** INPUT FOR THIS TASK follows **
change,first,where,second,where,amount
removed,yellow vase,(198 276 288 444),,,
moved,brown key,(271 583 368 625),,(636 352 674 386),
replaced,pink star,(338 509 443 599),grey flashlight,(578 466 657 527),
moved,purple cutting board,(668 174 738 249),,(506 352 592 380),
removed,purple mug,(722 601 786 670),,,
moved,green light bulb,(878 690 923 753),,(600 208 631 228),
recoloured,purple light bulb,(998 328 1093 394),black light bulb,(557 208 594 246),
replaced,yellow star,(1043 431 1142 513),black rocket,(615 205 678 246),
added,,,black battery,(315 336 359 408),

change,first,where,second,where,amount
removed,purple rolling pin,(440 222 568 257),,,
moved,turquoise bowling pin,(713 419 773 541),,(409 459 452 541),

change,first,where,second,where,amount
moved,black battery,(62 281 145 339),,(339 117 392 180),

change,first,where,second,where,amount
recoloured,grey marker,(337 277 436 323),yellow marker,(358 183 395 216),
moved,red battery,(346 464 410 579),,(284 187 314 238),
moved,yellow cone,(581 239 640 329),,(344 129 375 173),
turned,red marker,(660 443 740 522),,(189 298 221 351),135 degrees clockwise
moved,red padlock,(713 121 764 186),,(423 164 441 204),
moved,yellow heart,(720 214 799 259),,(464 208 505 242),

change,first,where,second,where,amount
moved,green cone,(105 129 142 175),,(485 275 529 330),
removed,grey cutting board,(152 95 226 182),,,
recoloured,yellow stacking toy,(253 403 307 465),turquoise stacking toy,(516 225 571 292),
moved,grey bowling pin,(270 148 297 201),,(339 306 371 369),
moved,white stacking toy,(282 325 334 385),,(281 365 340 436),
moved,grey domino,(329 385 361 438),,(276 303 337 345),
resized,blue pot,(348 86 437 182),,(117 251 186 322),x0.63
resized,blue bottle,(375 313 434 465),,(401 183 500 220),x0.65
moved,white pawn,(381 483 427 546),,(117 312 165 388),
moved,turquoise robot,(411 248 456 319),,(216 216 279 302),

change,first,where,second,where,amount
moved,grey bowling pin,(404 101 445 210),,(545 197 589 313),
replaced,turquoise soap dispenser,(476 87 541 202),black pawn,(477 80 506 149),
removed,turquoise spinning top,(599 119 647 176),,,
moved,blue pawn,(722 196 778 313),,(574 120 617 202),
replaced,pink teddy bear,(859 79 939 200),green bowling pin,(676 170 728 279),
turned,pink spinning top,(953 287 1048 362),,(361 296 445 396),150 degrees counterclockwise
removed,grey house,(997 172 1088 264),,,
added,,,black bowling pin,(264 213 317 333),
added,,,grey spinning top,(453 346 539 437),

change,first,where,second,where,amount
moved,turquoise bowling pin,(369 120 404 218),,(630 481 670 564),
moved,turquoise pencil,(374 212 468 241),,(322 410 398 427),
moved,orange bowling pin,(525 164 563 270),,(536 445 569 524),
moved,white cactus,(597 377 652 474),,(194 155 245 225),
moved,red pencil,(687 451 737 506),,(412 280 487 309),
** End of INPUT FOR THIS TASK **
**WHAT YOU ARE ASKED TO DO:** For this exercise, repeat the data above exactly.

**EXERCISE ANSWER:**
change,first,where,second,where,amount
removed,yellow vase,(198 276 288 444),,,
moved,brown key,(271 583 368 625),,(636 352 674 386),
replaced,pink star,(338 509 443 599),grey flashlight,(578 466 657 527),
moved,purple cutting board,(668 174 738 249),,(506 352 592 380),
removed,purple mug,(722 601 786 670),,,
moved,green light bulb,(878 690 923 753),,(600 208 631 228),
recoloured,purple light bulb,(998 328 1093 394),black light bulb,(557 208 594 246),
replaced,yellow star,(1043 431 1142 513),black rocket,(615 205 678 246),
added,,,black battery,(315 336 359 408),

change,first,where,second,where,amount
removed,purple rolling pin,(440 222 568 257),,,
moved,turquoise bowling pin,(713 419 773 541),,(409 459 452 541),

change,first,where,second,where,amount
moved,black battery,(62 281 145 339),,(339 117 392 180),

change,first,where,second,where,amount
recoloured,grey marker,(337 277 436 323),yellow marker,(358 183 395 216),
moved,red battery,(346 464 410 579),,(284 187 314 238),
moved,yellow cone,(581 239 640 329),,(344 129 375 173),
turned,red marker,(660 443 740 522),,(189 298 221 351),135 degrees clockwise
moved,red padlock,(713 121 764 186),,(423 164 441 204),
moved,yellow heart,(720 214 799 259),,(464 208 505 242),

change,first,where,second,where,amount
moved,green cone,(105 129 142 175),,(485 275 529 330),
removed,grey cutting board,(152 95 226 182),,,
recoloured,yellow stacking toy,(253 403 307 465),turquoise stacking toy,(516 225 571 292),
moved,grey bowling pin,(270 148 297 201),,(339 306 371 369),
moved,white stacking toy,(282 325 334 385),,(281 365 340 436),
moved,grey domino,(329 385 361 438),,(276 303 337 345),
resized,blue pot,(348 86 437 182),,(117 251 186 322),x0.63
resized,blue bottle,(375 313 434 465),,(401 183 500 220),x0.65
moved,white pawn,(381 483 427 546),,(117 312 165 388),
moved,turquoise robot,(411 248 456 319),,(216 216 279 302),

change,first,where,second,where,amount
moved,grey bowling pin,(404 101 445 210),,(545 197 589 313),
replaced,turquoise soap dispenser,(476 87 541 202),black pawn,(477 80 506 149),
removed,turquoise spinning top,(599 119 647 176),,,
moved,blue pawn,(722 196 778 313),,(574 120 617 202),
replaced,pink teddy bear,(859 79 939 200),green bowling pin,(676 170 728 279),
turned,pink spinning top,(953 287 1048 362),,(361 296 445 396),150 degrees counterclockwise
removed,grey house,(997 172 1088 264),,,
added,,,black bowling pin,(264 213 317 333),
added,,,grey spinning top,(453 346 539 437),

change,first,where,second,where,amount
moved,turquoise bowling pin,(369 120 404 218),,(630 481 670 564),
moved,turquoise pencil,(374 212 468 241),,(322 410 398 427),
moved,orange bowling pin,(525 164 563 270),,(536 445 569 524),
moved,white cactus,(597 377 652 474),,(194 155 245 225),
moved,red pencil,(687 451 737 506),,(412 280 487 309),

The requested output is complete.